* **PROMPT**
Give the number of lines in the data that hold the word "none", and nothing else.

* **DATA PROVIDED**
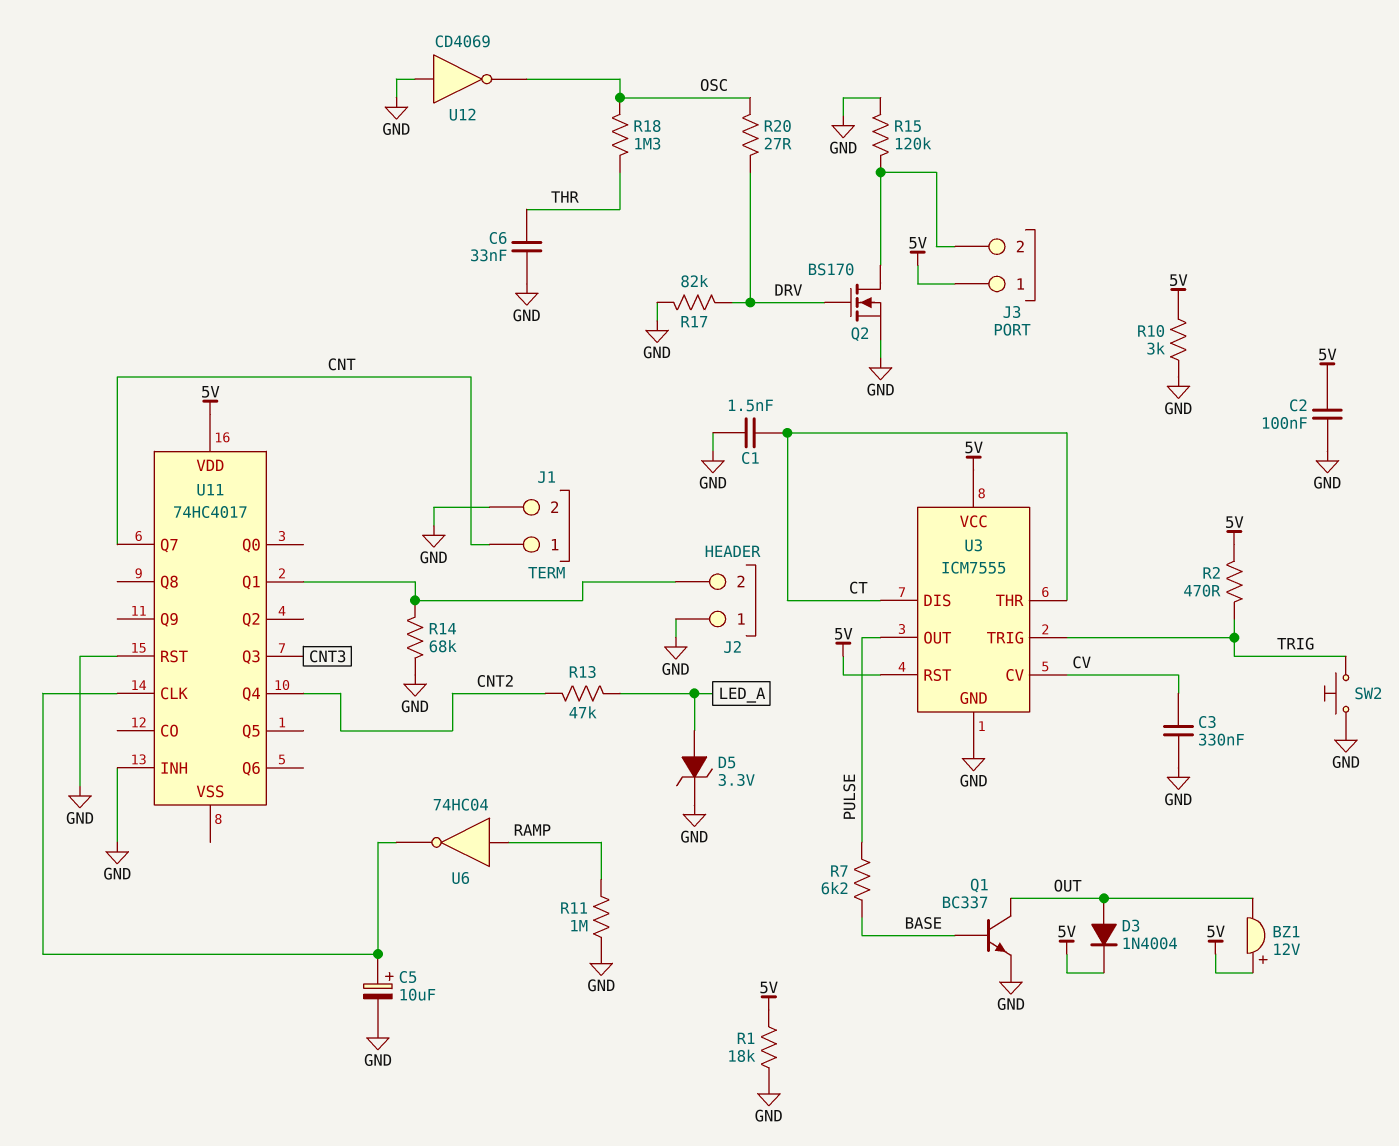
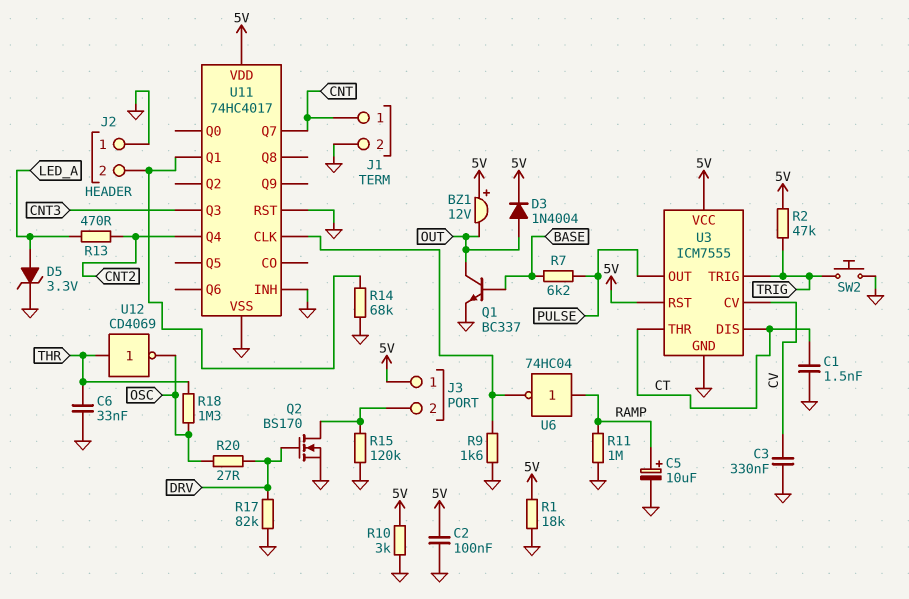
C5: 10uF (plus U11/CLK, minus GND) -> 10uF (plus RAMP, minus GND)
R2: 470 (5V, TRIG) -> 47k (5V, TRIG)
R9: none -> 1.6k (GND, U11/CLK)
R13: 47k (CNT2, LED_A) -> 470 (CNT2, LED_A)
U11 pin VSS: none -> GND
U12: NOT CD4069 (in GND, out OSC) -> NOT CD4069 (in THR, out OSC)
* * *
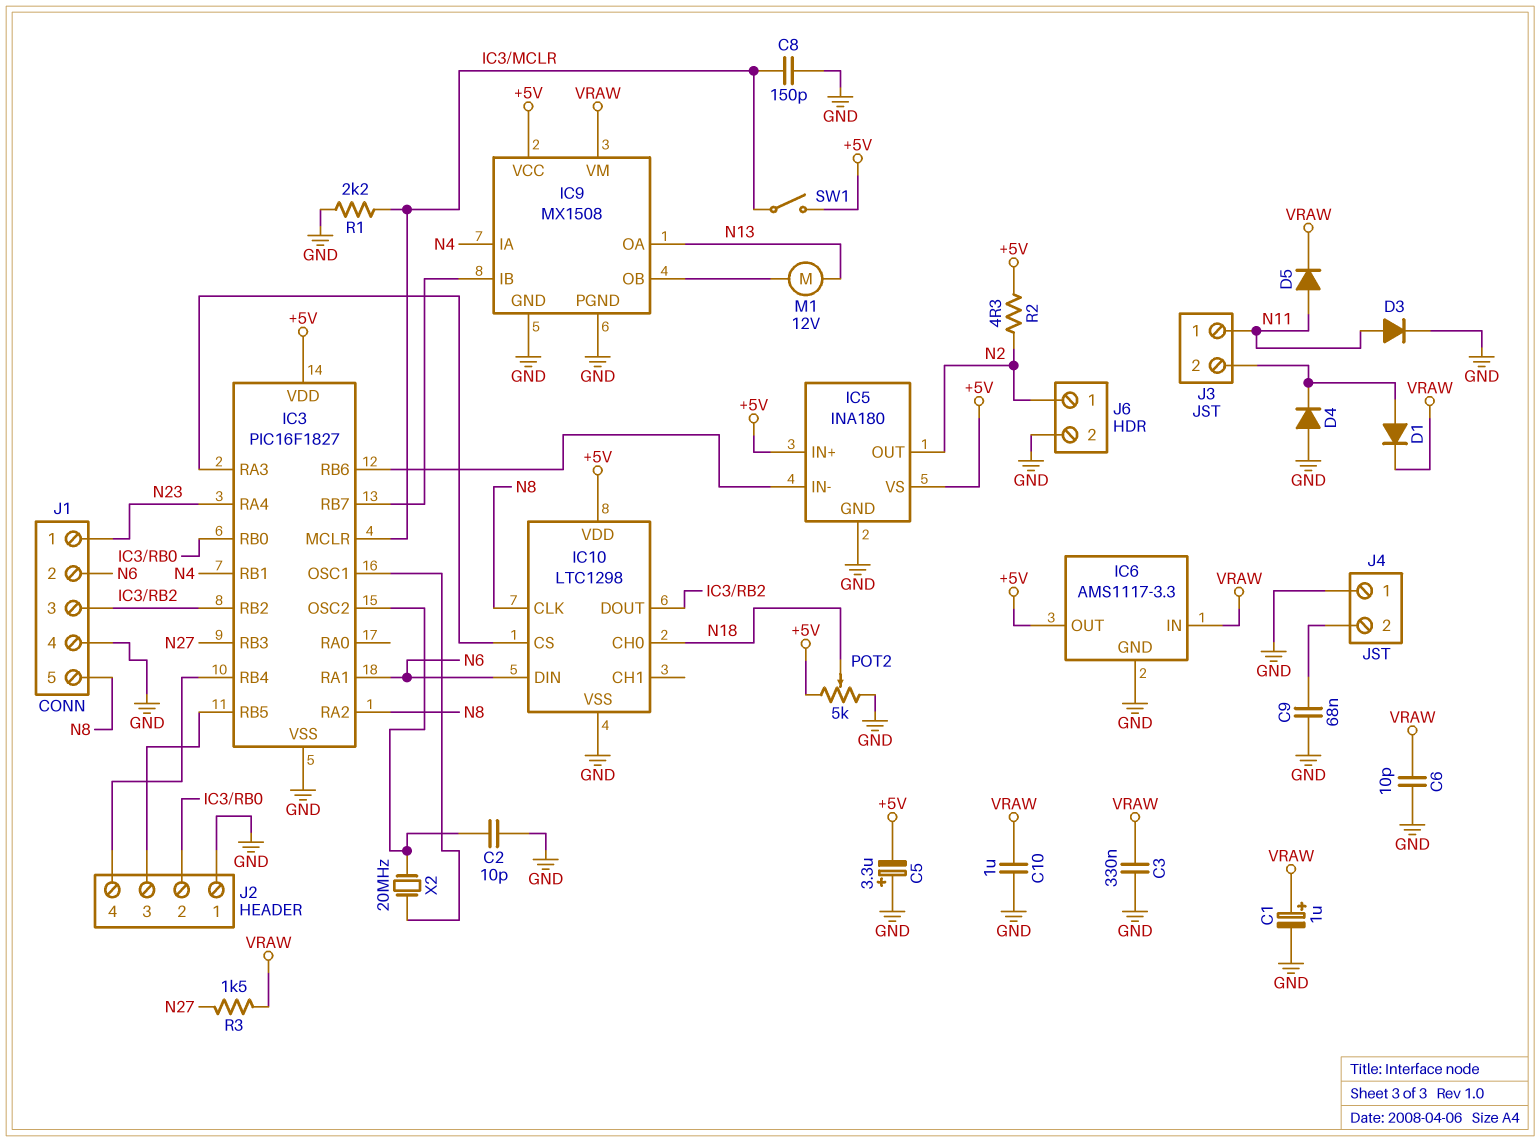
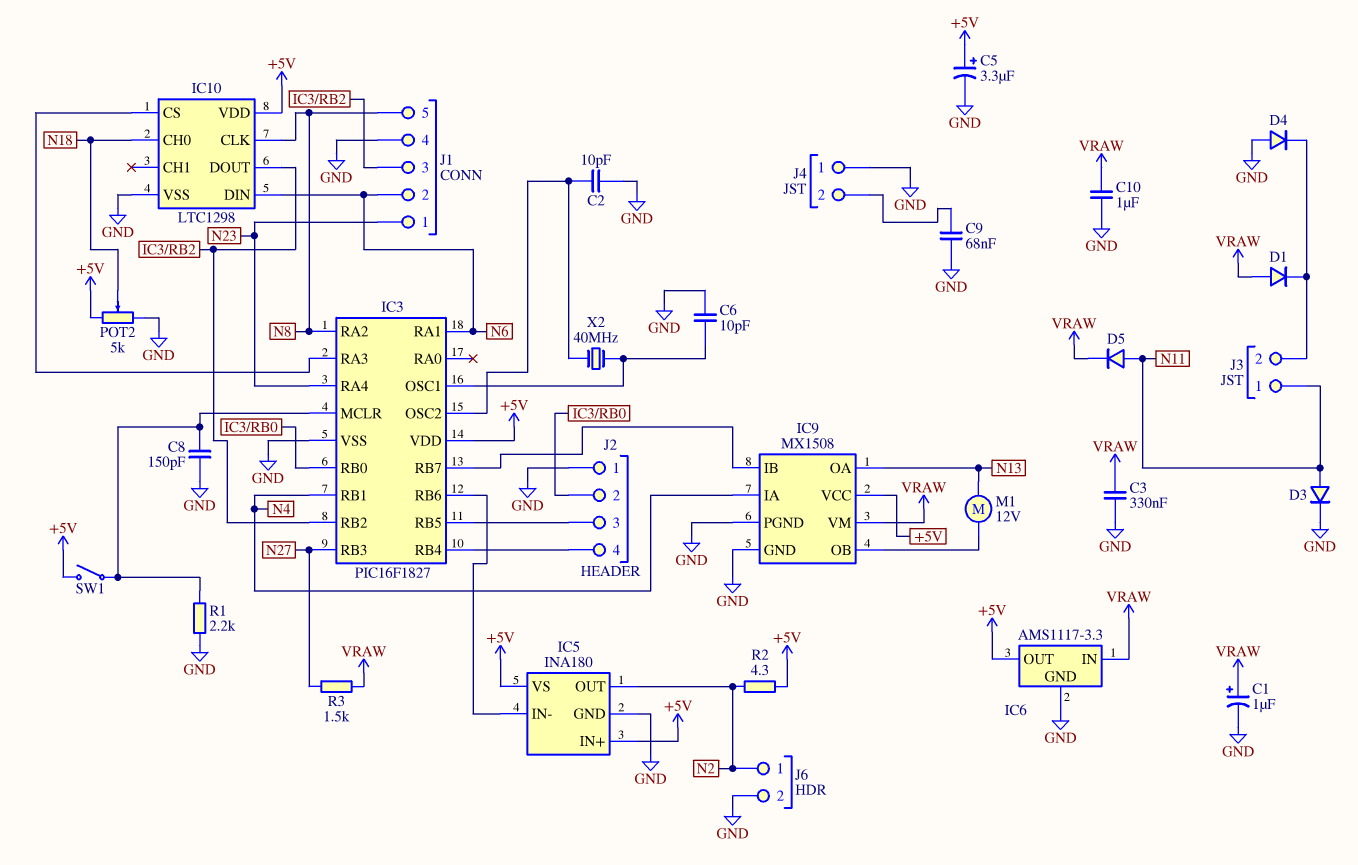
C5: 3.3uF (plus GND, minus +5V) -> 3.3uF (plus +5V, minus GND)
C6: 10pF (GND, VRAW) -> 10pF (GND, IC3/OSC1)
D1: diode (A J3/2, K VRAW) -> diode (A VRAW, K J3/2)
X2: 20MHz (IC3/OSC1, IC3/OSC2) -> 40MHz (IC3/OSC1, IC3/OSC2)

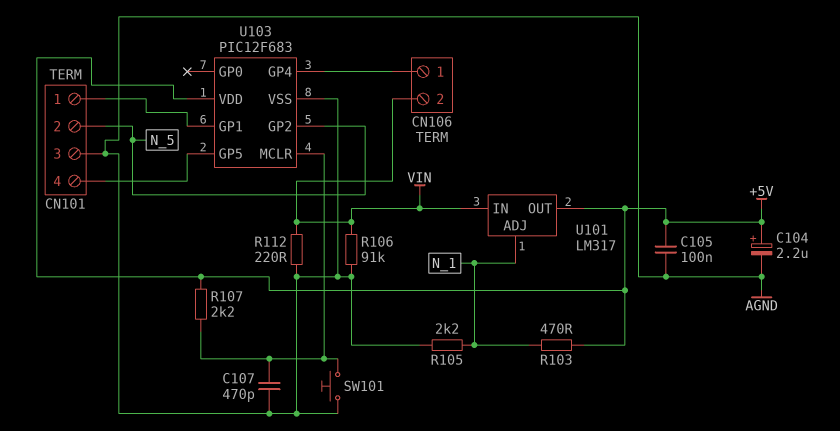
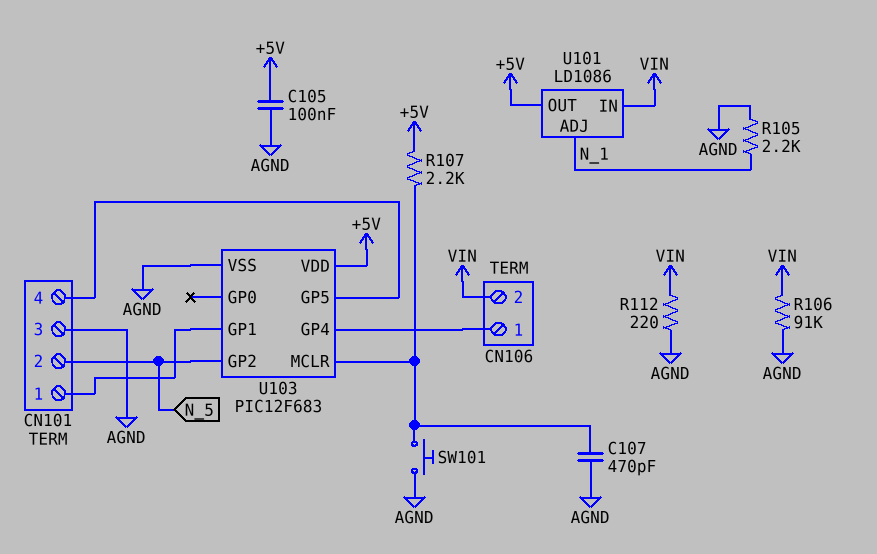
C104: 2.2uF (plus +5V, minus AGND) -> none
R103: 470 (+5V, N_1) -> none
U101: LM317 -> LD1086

* **OUTPUT BELOW**
4